Records supplied:

*****

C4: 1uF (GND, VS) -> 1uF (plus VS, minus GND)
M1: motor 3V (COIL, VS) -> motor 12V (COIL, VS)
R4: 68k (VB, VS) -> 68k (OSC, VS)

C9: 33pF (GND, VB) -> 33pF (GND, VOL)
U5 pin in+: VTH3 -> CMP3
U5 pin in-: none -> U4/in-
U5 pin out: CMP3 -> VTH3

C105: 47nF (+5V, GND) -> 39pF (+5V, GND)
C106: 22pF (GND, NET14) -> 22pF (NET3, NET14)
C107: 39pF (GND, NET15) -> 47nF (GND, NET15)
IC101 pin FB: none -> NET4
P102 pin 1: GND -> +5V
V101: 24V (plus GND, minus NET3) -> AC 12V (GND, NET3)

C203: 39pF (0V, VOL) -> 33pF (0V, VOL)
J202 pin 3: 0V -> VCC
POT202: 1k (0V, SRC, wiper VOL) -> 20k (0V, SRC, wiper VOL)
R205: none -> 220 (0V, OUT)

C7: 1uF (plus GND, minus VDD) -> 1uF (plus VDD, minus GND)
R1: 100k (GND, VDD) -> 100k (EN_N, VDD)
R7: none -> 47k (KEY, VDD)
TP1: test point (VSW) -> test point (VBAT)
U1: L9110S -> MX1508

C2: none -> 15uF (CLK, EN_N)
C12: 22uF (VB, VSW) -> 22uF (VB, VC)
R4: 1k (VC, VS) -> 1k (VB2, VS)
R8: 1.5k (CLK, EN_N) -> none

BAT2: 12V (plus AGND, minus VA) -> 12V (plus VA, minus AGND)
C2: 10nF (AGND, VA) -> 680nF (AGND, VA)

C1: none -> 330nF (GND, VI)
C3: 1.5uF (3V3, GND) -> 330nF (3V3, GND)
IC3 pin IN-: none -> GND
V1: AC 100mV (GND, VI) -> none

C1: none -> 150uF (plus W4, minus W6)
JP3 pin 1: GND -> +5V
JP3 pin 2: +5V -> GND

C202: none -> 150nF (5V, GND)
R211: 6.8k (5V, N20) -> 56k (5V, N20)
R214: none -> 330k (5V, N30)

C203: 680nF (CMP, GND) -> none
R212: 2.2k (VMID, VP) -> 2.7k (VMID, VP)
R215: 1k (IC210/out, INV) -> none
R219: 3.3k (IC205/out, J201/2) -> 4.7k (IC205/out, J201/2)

*****

Work instructions:
Copy every line of the listing containing the string "minus".

Response box:
C4: 1uF (GND, VS) -> 1uF (plus VS, minus GND)
V101: 24V (plus GND, minus NET3) -> AC 12V (GND, NET3)
C7: 1uF (plus GND, minus VDD) -> 1uF (plus VDD, minus GND)
BAT2: 12V (plus AGND, minus VA) -> 12V (plus VA, minus AGND)
C1: none -> 150uF (plus W4, minus W6)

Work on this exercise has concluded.